▶ _To do_
Your answer should be every line with the word "down", copied from the data below.

▶ _Records for the exercise_
######
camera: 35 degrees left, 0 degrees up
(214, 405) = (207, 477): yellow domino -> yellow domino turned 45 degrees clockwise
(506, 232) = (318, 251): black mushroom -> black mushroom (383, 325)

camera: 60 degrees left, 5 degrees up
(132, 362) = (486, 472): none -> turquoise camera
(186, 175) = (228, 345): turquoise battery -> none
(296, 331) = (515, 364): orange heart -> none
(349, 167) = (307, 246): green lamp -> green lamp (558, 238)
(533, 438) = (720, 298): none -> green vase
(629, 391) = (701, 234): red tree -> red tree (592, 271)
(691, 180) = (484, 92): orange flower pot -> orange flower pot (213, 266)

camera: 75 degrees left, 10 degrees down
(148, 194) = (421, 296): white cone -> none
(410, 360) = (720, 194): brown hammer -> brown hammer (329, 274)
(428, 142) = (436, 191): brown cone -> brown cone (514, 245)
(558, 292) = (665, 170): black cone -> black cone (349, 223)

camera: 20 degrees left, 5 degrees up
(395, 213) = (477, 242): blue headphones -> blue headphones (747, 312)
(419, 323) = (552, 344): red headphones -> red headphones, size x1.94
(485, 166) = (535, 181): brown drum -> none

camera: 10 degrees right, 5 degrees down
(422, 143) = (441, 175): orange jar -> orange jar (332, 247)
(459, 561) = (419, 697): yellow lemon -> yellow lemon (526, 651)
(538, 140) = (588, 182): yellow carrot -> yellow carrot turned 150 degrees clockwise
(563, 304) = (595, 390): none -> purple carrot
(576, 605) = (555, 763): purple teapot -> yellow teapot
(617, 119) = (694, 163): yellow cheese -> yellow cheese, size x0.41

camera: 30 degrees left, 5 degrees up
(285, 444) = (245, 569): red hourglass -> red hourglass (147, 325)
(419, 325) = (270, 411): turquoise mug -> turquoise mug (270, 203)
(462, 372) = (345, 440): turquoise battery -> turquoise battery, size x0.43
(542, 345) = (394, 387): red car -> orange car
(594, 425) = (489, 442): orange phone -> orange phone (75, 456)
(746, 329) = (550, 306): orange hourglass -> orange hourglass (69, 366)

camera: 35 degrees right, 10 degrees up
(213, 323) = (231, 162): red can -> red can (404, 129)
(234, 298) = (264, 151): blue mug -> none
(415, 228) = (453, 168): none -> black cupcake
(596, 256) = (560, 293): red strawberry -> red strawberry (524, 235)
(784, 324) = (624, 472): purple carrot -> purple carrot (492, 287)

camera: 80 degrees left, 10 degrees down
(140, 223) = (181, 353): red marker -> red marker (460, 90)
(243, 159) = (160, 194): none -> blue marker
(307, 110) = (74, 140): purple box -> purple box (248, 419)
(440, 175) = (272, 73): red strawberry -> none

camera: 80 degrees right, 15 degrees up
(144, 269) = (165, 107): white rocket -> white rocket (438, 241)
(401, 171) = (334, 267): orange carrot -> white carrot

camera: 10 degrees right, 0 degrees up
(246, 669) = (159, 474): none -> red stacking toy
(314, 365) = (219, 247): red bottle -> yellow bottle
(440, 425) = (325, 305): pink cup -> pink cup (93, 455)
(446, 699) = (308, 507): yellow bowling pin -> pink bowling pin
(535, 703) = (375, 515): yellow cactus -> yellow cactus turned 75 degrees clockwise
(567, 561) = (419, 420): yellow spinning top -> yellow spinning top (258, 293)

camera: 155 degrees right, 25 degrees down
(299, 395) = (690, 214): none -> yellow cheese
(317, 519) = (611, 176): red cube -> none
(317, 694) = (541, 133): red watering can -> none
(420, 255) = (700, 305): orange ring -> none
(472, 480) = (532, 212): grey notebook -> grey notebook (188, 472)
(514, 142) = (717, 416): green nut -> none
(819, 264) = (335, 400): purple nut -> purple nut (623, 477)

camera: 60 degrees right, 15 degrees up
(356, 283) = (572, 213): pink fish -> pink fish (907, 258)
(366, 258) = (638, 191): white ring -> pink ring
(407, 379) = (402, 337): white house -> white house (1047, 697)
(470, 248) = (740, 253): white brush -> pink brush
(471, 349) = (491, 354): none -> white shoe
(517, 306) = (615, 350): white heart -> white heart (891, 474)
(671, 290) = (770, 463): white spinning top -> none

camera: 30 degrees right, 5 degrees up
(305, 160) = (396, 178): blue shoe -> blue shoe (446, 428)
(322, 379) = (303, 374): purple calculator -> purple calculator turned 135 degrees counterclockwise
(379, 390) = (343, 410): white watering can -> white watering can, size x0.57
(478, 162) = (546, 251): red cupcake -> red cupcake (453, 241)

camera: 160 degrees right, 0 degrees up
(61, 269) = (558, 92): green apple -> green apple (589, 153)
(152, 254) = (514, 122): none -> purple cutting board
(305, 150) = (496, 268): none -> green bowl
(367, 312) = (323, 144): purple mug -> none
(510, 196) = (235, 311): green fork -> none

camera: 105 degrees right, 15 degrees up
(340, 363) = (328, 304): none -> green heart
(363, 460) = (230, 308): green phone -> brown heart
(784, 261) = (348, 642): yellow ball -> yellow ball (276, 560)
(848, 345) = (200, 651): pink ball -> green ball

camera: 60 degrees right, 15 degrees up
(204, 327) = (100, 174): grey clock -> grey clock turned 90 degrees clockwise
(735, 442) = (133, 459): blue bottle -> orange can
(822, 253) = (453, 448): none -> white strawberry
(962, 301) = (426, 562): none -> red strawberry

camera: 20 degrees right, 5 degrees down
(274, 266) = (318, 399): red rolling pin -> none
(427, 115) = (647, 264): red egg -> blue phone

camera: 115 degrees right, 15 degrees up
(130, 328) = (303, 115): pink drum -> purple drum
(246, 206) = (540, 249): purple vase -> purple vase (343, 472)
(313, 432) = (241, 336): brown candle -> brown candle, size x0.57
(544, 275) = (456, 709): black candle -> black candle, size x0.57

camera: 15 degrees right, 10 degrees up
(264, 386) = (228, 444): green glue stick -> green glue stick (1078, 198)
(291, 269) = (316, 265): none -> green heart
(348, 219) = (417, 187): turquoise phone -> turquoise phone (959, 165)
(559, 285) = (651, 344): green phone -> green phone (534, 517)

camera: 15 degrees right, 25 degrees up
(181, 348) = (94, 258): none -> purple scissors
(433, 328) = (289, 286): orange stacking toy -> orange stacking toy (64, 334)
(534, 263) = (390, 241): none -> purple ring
######
▶ _Response to the task_
camera: 75 degrees left, 10 degrees down
camera: 10 degrees right, 5 degrees down
camera: 80 degrees left, 10 degrees down
camera: 155 degrees right, 25 degrees down
camera: 20 degrees right, 5 degrees down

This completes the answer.